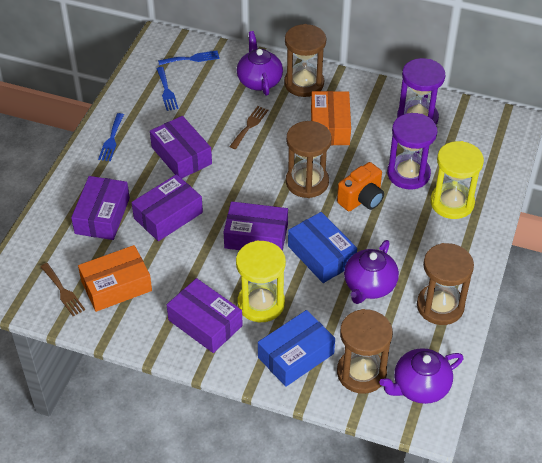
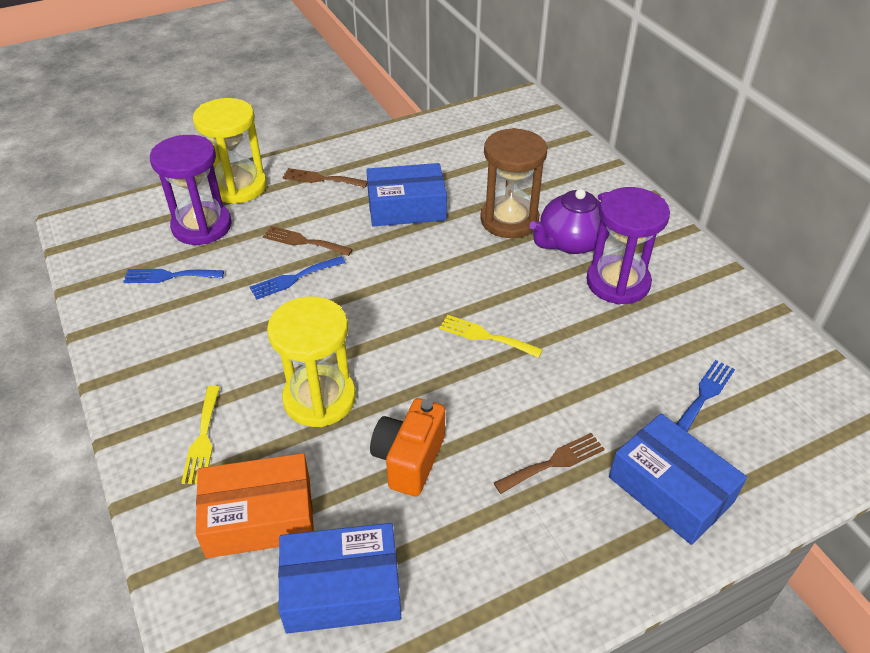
blue box: [258,310,335,387] [288,212,357,283] = 2 -> [278,523,401,634] [366,163,447,227] [609,413,747,545] = 3
brown fork: [41,263,85,316] [229,106,268,149] = 2 -> [263,226,353,256] [282,168,367,188] [494,433,605,494] = 3
brown hourglass: [284,24,326,97] [286,121,332,198] [337,309,393,394] [417,243,474,325] = 4 -> [480,128,547,238] = 1
orange box: [78,245,152,312] [311,91,351,145] = 2 -> [196,453,314,558] = 1
purple box: [71,176,130,240] [131,174,203,241] [150,116,212,178] [167,278,243,353] [224,201,288,251] = 5 -> none = 0
purple teapot: [237,31,283,96] [344,240,399,304] [379,348,463,404] = 3 -> [529,189,610,254] = 1
yellow fork: none = 0 -> [181,385,220,484] [439,315,543,358] = 2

------

- Written task: Should a record include a picture, omit it from your copy and return the rest unchanged.

- Your solution:
blue box: [258,310,335,387] [288,212,357,283] = 2 -> [278,523,401,634] [366,163,447,227] [609,413,747,545] = 3
brown fork: [41,263,85,316] [229,106,268,149] = 2 -> [263,226,353,256] [282,168,367,188] [494,433,605,494] = 3
brown hourglass: [284,24,326,97] [286,121,332,198] [337,309,393,394] [417,243,474,325] = 4 -> [480,128,547,238] = 1
orange box: [78,245,152,312] [311,91,351,145] = 2 -> [196,453,314,558] = 1
purple box: [71,176,130,240] [131,174,203,241] [150,116,212,178] [167,278,243,353] [224,201,288,251] = 5 -> none = 0
purple teapot: [237,31,283,96] [344,240,399,304] [379,348,463,404] = 3 -> [529,189,610,254] = 1
yellow fork: none = 0 -> [181,385,220,484] [439,315,543,358] = 2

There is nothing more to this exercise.